Please write out, exactly, every line of the listing from its first line through the one that includes "U107: XOR (in".

Segment Start: Records supplied

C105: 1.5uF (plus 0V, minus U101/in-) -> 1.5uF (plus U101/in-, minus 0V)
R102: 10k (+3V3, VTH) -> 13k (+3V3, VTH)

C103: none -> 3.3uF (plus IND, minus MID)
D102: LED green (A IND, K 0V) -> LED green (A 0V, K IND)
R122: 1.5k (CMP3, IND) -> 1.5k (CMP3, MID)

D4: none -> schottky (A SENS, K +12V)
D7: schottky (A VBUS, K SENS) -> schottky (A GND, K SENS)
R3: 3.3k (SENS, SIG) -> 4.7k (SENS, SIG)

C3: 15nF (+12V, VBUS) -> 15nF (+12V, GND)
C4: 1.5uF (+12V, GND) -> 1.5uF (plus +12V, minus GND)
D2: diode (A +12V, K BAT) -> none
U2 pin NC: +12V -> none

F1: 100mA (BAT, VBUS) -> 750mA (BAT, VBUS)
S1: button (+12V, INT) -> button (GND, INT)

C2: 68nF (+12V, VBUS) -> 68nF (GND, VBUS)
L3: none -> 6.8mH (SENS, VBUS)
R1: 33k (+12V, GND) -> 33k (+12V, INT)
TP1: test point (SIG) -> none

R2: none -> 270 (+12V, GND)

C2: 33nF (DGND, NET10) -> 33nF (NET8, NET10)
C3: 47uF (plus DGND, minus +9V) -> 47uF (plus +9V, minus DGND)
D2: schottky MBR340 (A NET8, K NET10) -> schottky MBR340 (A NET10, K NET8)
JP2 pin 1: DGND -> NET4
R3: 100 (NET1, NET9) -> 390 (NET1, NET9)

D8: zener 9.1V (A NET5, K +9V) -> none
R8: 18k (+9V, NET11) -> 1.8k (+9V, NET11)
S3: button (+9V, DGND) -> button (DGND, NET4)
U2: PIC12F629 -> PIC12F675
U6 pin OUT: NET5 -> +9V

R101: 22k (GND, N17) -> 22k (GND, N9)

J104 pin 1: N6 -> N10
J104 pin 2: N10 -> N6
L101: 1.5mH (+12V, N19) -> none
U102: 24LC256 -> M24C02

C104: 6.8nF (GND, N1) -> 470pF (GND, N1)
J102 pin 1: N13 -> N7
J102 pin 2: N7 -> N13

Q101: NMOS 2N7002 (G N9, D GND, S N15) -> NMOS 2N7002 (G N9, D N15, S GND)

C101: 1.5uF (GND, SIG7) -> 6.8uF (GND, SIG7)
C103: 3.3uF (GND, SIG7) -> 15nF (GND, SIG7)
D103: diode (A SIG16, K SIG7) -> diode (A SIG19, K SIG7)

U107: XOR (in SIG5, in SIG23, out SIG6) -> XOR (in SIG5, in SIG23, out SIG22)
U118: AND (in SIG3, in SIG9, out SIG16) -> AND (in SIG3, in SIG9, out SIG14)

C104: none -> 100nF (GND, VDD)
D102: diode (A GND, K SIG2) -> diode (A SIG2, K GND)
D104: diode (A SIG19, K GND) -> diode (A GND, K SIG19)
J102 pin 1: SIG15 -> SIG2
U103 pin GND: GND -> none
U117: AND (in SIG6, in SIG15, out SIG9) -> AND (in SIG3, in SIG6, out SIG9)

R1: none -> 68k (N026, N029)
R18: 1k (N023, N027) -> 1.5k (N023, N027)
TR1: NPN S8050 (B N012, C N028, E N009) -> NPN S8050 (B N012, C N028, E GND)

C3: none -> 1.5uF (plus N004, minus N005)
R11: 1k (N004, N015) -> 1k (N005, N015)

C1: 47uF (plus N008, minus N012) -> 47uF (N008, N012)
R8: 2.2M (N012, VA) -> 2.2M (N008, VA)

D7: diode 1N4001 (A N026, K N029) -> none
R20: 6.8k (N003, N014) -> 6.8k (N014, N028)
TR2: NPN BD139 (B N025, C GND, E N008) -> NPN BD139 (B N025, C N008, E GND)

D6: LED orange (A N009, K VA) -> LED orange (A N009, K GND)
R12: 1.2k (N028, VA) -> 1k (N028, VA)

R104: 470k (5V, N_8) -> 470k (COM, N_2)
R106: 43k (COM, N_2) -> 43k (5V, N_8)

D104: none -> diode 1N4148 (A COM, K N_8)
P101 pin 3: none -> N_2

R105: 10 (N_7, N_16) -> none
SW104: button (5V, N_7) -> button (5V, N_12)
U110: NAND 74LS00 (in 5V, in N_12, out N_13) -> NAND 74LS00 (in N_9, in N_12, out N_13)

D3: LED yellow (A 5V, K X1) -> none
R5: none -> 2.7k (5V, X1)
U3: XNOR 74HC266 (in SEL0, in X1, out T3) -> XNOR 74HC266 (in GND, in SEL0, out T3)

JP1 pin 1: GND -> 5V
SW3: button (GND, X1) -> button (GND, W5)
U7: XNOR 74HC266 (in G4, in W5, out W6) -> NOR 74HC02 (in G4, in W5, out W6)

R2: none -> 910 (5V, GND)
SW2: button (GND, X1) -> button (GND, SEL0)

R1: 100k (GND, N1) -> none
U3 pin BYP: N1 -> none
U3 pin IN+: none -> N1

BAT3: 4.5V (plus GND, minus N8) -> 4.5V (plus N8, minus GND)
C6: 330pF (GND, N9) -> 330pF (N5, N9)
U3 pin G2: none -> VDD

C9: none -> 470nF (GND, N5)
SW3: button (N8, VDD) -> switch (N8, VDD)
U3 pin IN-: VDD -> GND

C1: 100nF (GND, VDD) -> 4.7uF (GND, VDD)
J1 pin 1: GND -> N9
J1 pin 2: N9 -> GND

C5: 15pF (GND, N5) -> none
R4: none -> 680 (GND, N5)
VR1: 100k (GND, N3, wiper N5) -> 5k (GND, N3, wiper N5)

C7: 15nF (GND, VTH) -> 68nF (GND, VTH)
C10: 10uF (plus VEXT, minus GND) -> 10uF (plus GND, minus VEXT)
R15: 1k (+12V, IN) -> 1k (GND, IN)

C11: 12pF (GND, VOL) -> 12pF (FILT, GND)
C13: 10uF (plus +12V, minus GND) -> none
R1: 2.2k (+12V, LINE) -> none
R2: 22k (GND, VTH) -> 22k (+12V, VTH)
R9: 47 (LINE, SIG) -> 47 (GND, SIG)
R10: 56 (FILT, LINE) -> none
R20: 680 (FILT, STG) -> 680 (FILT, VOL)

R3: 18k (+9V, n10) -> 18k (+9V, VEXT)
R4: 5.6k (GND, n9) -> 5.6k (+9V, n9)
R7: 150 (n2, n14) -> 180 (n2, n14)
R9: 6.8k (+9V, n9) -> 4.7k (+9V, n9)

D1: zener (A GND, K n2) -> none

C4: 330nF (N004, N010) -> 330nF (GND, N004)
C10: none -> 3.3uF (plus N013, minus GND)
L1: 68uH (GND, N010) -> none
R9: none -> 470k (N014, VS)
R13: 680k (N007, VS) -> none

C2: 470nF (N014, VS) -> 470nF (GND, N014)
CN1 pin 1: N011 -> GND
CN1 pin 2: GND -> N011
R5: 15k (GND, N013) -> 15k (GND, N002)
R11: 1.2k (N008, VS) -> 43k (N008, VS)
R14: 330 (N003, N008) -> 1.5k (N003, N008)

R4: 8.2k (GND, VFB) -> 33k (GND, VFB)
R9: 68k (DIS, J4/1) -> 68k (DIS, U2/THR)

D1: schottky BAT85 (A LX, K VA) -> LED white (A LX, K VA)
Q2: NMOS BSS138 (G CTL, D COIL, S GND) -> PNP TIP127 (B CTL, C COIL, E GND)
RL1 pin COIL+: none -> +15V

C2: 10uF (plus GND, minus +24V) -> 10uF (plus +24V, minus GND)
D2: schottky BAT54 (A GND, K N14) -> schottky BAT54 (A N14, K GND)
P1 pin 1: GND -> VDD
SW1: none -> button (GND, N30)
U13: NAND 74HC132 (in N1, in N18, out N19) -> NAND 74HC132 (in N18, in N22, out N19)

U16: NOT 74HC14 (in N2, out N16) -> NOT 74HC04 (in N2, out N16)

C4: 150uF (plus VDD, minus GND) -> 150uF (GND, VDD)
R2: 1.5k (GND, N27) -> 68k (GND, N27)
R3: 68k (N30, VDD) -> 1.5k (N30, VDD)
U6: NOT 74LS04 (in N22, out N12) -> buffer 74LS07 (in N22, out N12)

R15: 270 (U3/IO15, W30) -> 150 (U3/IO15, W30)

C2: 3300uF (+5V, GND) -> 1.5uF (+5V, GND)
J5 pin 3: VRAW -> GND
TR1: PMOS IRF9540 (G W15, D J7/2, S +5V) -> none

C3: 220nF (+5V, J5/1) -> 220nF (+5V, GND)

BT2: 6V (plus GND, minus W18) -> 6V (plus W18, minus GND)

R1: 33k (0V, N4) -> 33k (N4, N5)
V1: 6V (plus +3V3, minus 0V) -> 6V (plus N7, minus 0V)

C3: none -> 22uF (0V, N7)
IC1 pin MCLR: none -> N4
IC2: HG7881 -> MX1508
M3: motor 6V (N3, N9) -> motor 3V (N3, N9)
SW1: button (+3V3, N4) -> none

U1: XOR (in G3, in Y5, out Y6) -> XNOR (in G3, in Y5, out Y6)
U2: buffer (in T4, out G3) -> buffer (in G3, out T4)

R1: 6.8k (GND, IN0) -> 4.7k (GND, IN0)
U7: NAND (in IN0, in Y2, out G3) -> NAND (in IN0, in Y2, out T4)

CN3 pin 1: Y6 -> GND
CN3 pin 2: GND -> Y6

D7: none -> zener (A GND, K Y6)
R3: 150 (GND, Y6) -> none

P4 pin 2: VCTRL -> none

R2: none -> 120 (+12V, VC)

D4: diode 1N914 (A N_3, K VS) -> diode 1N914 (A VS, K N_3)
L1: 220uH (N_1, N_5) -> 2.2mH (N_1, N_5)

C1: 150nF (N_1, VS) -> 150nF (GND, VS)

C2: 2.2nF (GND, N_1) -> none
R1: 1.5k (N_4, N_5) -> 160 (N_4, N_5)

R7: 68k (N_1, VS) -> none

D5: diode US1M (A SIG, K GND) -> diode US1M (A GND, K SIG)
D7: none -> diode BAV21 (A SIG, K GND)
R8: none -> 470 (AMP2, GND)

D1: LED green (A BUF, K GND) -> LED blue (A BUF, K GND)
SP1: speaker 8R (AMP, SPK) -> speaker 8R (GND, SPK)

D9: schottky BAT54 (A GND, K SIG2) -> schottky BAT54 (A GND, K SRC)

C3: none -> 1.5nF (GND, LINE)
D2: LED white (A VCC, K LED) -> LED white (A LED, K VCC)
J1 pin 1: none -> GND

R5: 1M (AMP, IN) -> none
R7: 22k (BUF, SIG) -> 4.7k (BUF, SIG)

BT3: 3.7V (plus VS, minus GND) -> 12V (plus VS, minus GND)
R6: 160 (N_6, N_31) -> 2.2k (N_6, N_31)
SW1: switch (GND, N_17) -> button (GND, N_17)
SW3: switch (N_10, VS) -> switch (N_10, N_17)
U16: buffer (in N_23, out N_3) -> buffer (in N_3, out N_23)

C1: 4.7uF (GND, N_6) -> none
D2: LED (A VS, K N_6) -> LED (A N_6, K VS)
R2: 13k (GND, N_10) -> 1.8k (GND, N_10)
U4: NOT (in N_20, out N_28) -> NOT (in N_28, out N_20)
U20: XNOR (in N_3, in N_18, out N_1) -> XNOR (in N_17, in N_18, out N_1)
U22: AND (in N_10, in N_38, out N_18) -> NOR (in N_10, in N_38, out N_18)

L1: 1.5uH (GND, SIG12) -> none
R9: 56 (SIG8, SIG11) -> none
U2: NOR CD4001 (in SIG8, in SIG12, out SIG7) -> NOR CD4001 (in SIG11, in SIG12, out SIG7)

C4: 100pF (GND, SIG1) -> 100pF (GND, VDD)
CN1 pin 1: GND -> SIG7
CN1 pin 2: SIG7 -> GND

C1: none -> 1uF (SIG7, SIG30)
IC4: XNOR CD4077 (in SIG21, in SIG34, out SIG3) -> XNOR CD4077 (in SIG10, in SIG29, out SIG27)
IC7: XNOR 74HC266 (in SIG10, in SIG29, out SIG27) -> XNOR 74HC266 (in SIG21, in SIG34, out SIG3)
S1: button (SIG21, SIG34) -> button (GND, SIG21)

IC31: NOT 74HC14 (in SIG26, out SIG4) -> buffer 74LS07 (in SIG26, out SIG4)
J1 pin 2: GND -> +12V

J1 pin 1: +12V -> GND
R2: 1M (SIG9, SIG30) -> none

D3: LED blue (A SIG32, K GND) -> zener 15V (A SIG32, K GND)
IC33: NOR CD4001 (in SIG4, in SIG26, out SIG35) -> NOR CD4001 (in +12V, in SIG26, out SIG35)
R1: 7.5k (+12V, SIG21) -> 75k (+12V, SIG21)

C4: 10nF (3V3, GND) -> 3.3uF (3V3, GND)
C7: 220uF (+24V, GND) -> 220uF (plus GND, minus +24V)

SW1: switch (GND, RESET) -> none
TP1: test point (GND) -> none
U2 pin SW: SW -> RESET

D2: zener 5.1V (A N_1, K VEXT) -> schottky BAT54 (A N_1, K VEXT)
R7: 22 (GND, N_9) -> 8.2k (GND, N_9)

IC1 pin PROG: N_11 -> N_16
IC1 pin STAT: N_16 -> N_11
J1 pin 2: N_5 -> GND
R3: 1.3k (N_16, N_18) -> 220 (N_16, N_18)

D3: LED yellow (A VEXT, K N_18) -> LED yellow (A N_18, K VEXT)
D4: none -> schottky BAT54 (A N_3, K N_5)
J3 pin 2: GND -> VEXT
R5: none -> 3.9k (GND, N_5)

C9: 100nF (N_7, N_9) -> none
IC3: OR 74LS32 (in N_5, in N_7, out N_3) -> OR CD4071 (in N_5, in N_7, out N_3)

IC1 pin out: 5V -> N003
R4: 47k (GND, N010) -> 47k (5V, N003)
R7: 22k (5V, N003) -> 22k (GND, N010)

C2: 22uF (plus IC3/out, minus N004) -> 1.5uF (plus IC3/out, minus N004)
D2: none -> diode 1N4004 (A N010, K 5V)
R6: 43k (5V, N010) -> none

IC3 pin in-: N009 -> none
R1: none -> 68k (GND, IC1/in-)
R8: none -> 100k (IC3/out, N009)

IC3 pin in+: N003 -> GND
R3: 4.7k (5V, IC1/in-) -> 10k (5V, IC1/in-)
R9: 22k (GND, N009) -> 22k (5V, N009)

Segment End: Records supplied

Problem solution:
C105: 1.5uF (plus 0V, minus U101/in-) -> 1.5uF (plus U101/in-, minus 0V)
R102: 10k (+3V3, VTH) -> 13k (+3V3, VTH)

C103: none -> 3.3uF (plus IND, minus MID)
D102: LED green (A IND, K 0V) -> LED green (A 0V, K IND)
R122: 1.5k (CMP3, IND) -> 1.5k (CMP3, MID)

D4: none -> schottky (A SENS, K +12V)
D7: schottky (A VBUS, K SENS) -> schottky (A GND, K SENS)
R3: 3.3k (SENS, SIG) -> 4.7k (SENS, SIG)

C3: 15nF (+12V, VBUS) -> 15nF (+12V, GND)
C4: 1.5uF (+12V, GND) -> 1.5uF (plus +12V, minus GND)
D2: diode (A +12V, K BAT) -> none
U2 pin NC: +12V -> none

F1: 100mA (BAT, VBUS) -> 750mA (BAT, VBUS)
S1: button (+12V, INT) -> button (GND, INT)

C2: 68nF (+12V, VBUS) -> 68nF (GND, VBUS)
L3: none -> 6.8mH (SENS, VBUS)
R1: 33k (+12V, GND) -> 33k (+12V, INT)
TP1: test point (SIG) -> none

R2: none -> 270 (+12V, GND)

C2: 33nF (DGND, NET10) -> 33nF (NET8, NET10)
C3: 47uF (plus DGND, minus +9V) -> 47uF (plus +9V, minus DGND)
D2: schottky MBR340 (A NET8, K NET10) -> schottky MBR340 (A NET10, K NET8)
JP2 pin 1: DGND -> NET4
R3: 100 (NET1, NET9) -> 390 (NET1, NET9)

D8: zener 9.1V (A NET5, K +9V) -> none
R8: 18k (+9V, NET11) -> 1.8k (+9V, NET11)
S3: button (+9V, DGND) -> button (DGND, NET4)
U2: PIC12F629 -> PIC12F675
U6 pin OUT: NET5 -> +9V

R101: 22k (GND, N17) -> 22k (GND, N9)

J104 pin 1: N6 -> N10
J104 pin 2: N10 -> N6
L101: 1.5mH (+12V, N19) -> none
U102: 24LC256 -> M24C02

C104: 6.8nF (GND, N1) -> 470pF (GND, N1)
J102 pin 1: N13 -> N7
J102 pin 2: N7 -> N13

Q101: NMOS 2N7002 (G N9, D GND, S N15) -> NMOS 2N7002 (G N9, D N15, S GND)

C101: 1.5uF (GND, SIG7) -> 6.8uF (GND, SIG7)
C103: 3.3uF (GND, SIG7) -> 15nF (GND, SIG7)
D103: diode (A SIG16, K SIG7) -> diode (A SIG19, K SIG7)

U107: XOR (in SIG5, in SIG23, out SIG6) -> XOR (in SIG5, in SIG23, out SIG22)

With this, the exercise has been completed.